**Activity**
Lines before the one containing "building: [200,31,225,86] -> none" are left out; copy that line and every later line through the end of the data exactly.

**Information given**
--------------------
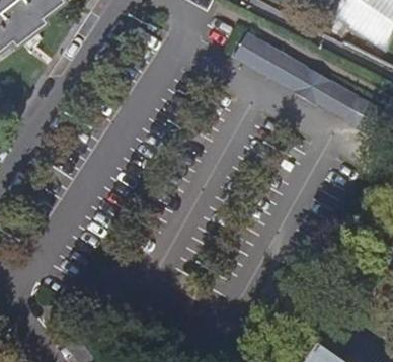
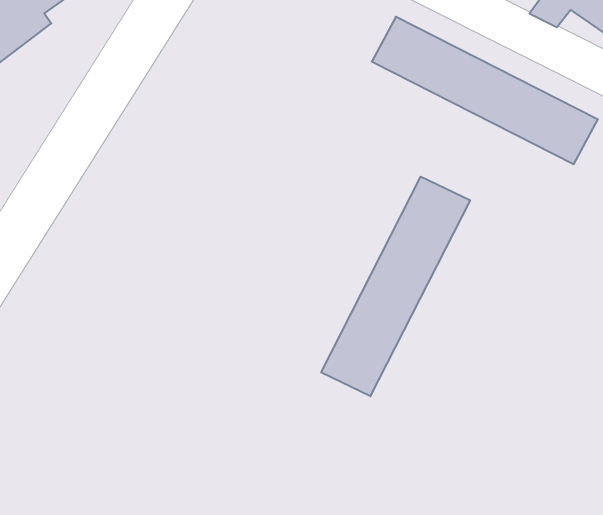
building: none -> [321,177,470,396]

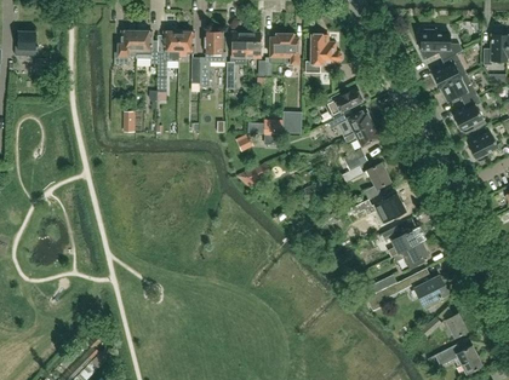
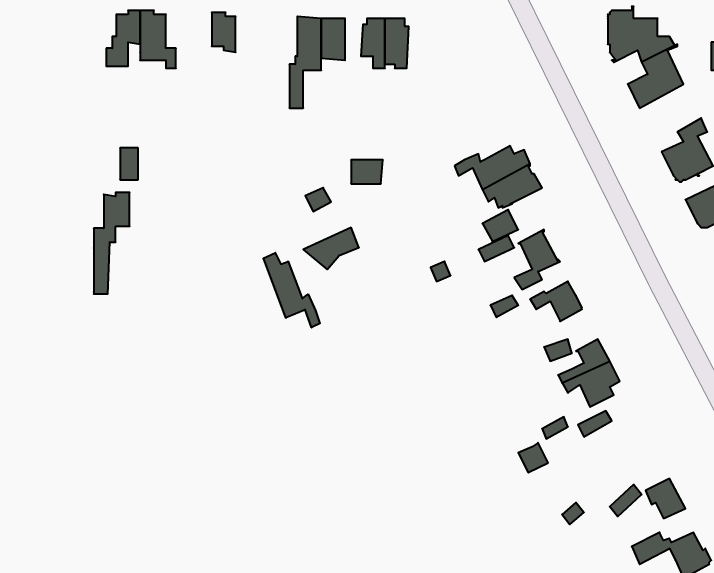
building: [158,30,179,92] -> [94,192,130,294]
building: [200,31,225,86] -> none
building: [305,35,341,73] -> none
building: [440,74,477,103] -> none
building: [324,88,362,120] -> none
building: none -> [263,253,320,328]
building: [414,276,448,310] -> none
--------------------
**Answer section**
building: [200,31,225,86] -> none
building: [305,35,341,73] -> none
building: [440,74,477,103] -> none
building: [324,88,362,120] -> none
building: none -> [263,253,320,328]
building: [414,276,448,310] -> none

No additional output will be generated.